STATED PROBLEM. Render the rows below as a JSON list of strings, one string per line, skipping blank lines. Start at the first line of the rows and stop at the line containing "Return the footprint", including both.
** START **
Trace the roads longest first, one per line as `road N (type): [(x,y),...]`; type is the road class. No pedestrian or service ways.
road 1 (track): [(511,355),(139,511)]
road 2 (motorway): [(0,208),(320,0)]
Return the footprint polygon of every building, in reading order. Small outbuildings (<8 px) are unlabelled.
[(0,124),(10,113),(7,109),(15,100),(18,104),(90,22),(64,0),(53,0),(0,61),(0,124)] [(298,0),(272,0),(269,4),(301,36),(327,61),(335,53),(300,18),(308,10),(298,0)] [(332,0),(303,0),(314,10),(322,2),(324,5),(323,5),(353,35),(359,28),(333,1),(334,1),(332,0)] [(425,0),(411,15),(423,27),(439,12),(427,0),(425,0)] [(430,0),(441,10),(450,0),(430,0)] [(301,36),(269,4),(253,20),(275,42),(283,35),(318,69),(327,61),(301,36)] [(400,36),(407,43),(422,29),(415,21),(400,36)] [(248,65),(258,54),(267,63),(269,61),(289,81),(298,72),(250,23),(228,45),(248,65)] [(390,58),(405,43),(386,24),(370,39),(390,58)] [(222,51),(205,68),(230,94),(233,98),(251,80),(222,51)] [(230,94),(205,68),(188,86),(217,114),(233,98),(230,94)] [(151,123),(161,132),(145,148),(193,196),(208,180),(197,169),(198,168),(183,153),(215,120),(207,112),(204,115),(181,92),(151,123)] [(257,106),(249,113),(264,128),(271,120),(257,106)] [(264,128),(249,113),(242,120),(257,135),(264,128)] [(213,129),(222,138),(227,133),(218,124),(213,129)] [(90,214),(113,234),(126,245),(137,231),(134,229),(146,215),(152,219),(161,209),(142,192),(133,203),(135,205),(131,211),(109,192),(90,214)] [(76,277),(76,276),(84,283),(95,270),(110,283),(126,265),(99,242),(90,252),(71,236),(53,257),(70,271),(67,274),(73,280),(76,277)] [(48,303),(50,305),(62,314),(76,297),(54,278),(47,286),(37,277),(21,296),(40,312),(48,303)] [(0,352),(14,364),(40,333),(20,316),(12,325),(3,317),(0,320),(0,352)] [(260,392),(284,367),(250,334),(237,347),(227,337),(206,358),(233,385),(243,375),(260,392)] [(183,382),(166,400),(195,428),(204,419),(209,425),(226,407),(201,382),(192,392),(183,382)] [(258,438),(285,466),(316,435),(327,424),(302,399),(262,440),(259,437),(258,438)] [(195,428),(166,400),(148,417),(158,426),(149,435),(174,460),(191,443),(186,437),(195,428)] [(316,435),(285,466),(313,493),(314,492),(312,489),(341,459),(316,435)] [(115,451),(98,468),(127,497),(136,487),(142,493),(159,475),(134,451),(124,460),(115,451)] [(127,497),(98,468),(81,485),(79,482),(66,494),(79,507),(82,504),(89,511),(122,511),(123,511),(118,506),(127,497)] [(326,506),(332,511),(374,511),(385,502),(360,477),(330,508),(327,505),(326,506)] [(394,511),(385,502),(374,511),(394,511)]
** END **
RESPONSE TO THIS EXERCISE.
[
  "Trace the roads longest first, one per line as `road N (type): [(x,y),...]`; type is the road class. No pedestrian or service ways.",
  "road 1 (track): [(511,355),(139,511)]",
  "road 2 (motorway): [(0,208),(320,0)]",
  "Return the footprint polygon of every building, in reading order. Small outbuildings (<8 px) are unlabelled."
]